(Graphic revision entries)
:::

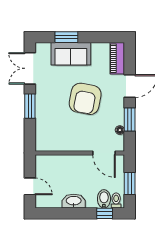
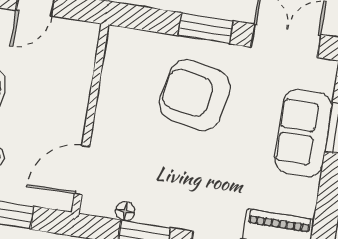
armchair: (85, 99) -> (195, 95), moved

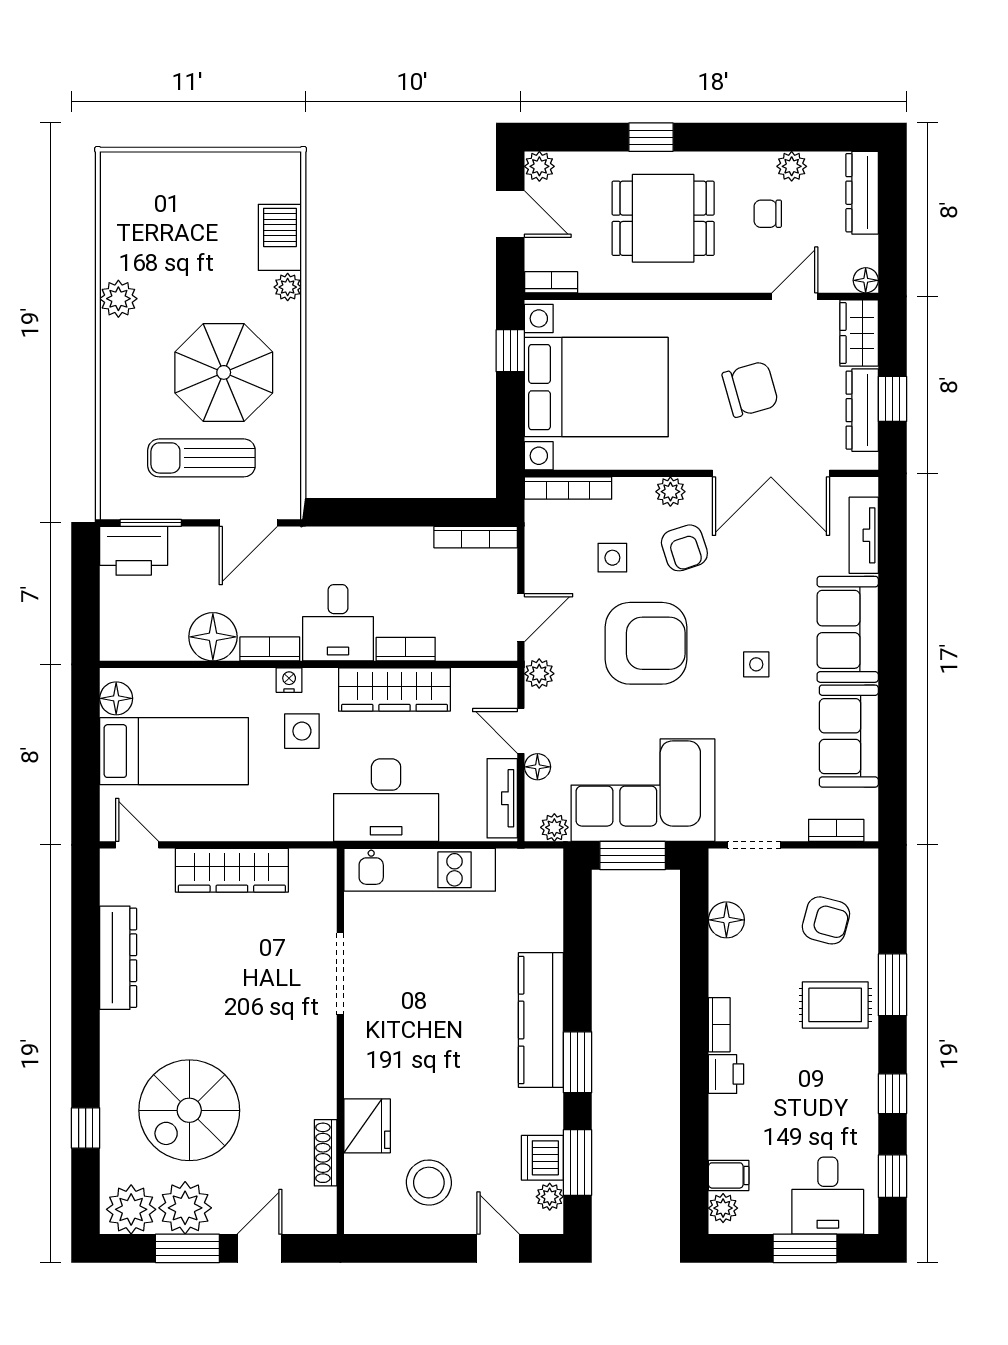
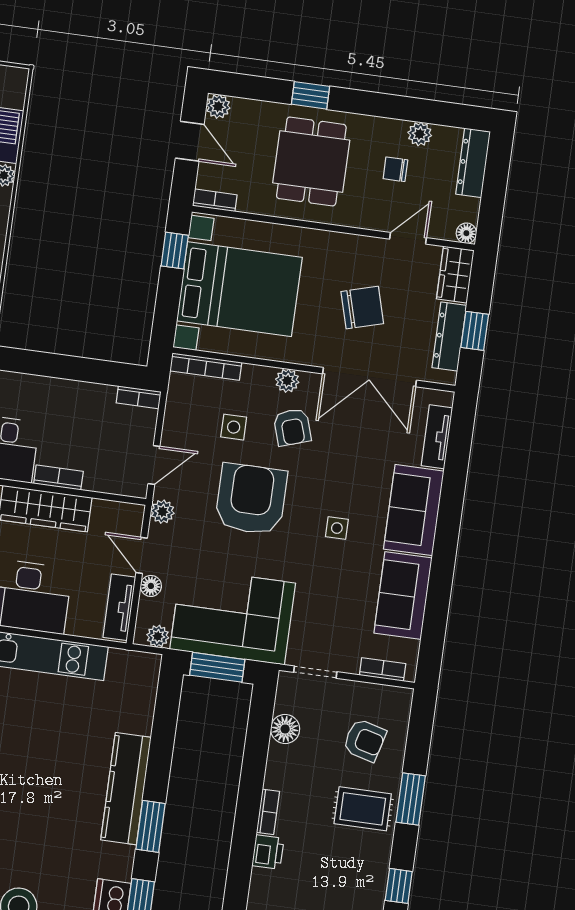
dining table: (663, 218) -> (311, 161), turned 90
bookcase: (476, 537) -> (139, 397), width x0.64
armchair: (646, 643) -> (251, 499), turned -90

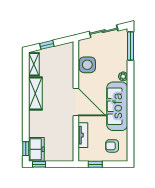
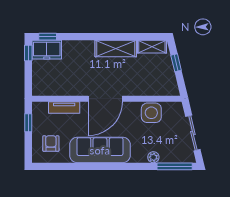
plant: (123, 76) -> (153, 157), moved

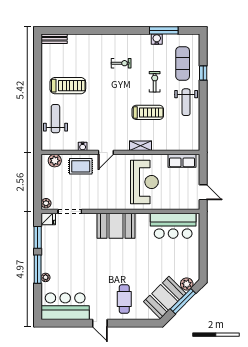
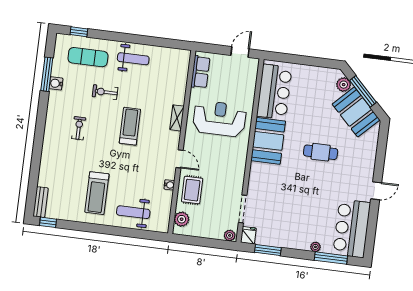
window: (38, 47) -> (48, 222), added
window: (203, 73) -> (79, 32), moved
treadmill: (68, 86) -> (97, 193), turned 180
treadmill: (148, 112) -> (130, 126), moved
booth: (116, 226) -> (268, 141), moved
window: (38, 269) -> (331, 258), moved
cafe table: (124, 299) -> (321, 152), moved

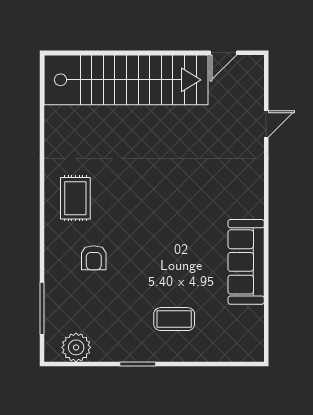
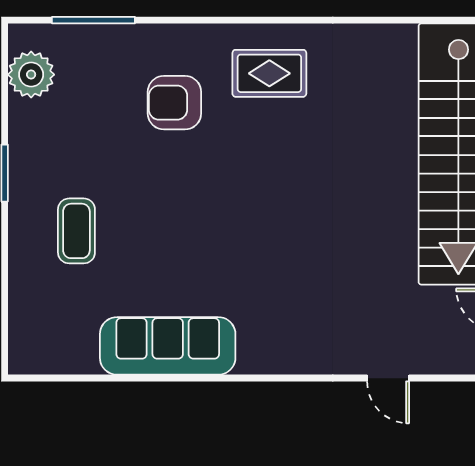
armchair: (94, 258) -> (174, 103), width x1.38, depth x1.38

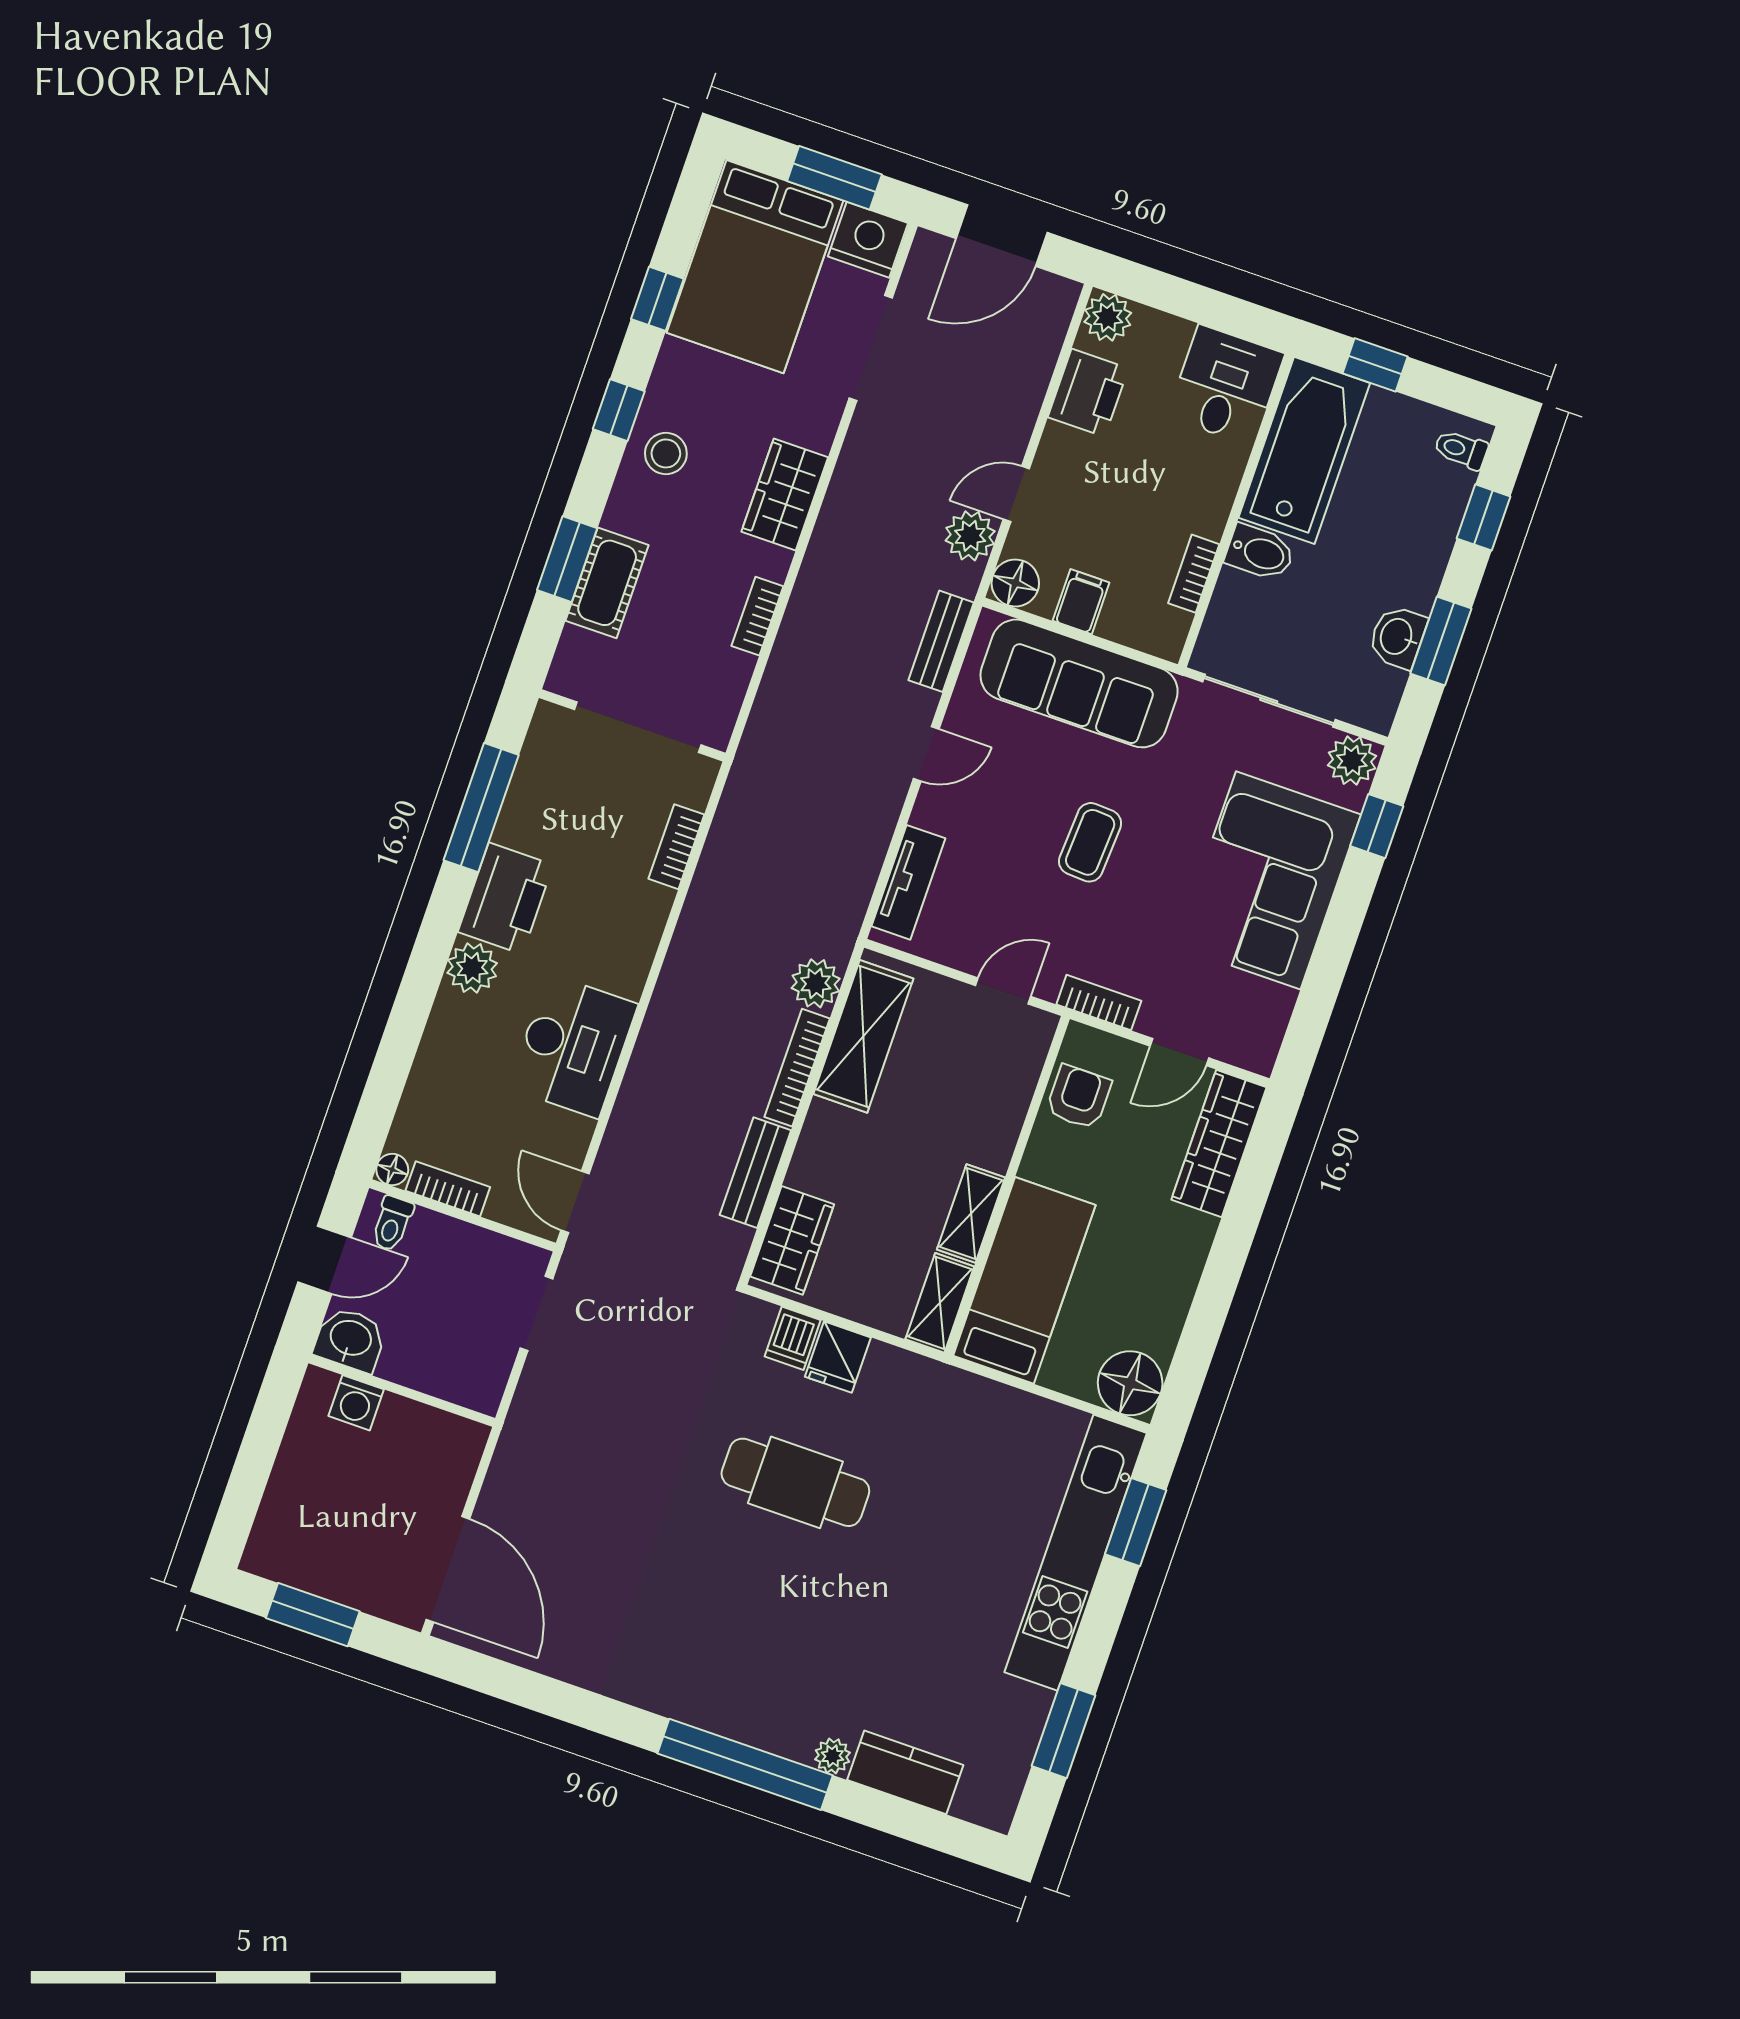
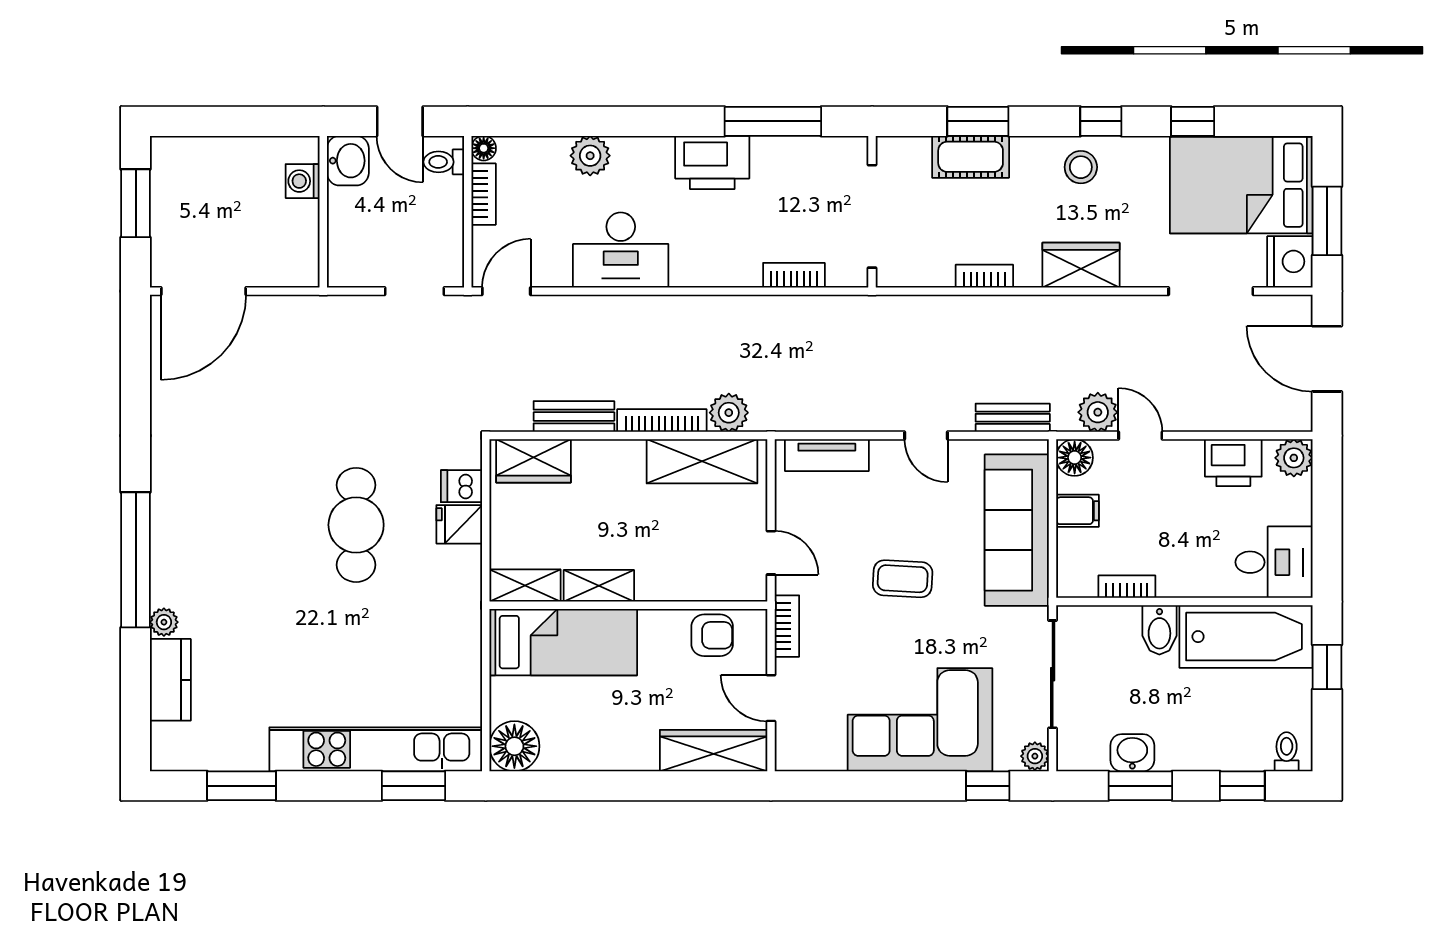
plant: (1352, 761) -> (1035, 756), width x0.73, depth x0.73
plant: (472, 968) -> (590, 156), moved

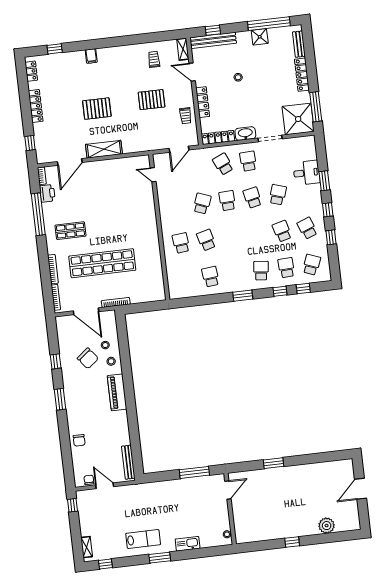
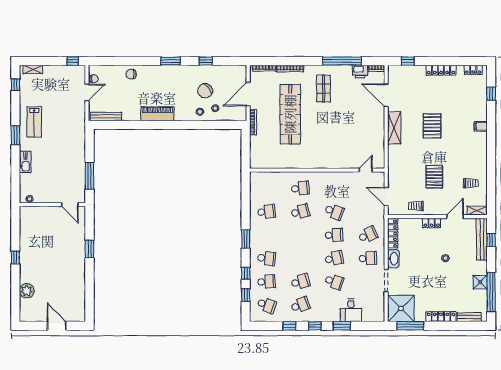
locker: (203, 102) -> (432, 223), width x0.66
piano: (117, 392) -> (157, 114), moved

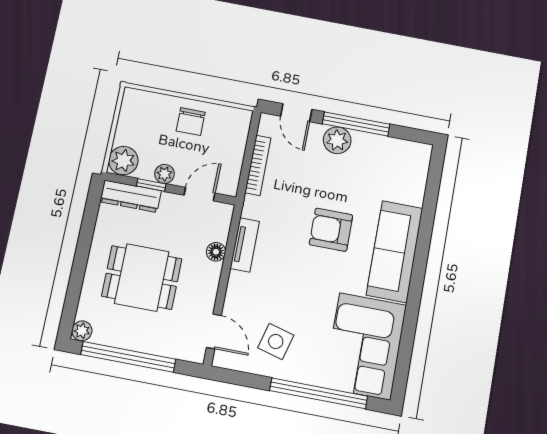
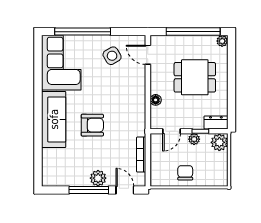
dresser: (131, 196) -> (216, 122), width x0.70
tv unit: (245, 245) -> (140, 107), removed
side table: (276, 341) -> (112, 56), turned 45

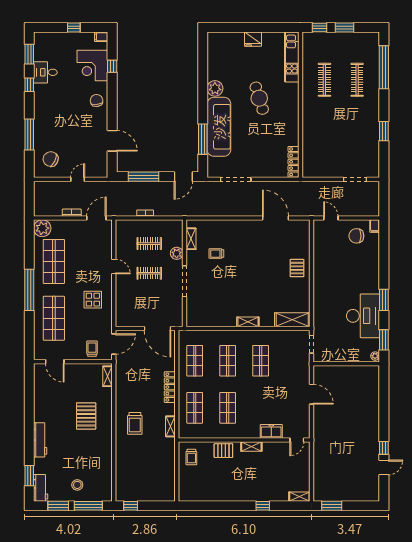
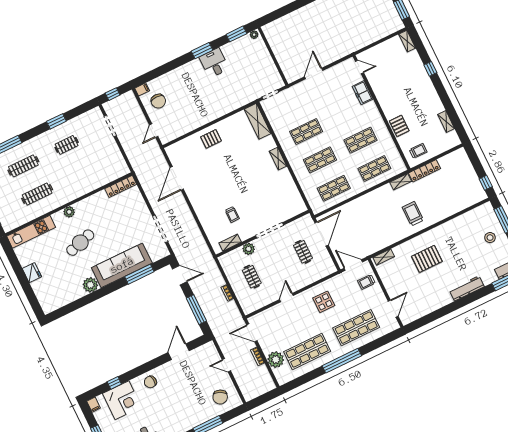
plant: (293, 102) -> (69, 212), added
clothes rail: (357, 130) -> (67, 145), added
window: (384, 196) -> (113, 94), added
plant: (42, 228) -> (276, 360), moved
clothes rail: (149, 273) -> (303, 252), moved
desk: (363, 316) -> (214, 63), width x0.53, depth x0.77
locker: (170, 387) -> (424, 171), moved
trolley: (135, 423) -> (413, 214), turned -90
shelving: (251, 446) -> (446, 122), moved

:::

◆ Exercise goal:
For every line above that holds the string "window", add one to a count; give that count alone.

◆ Response to this task:
4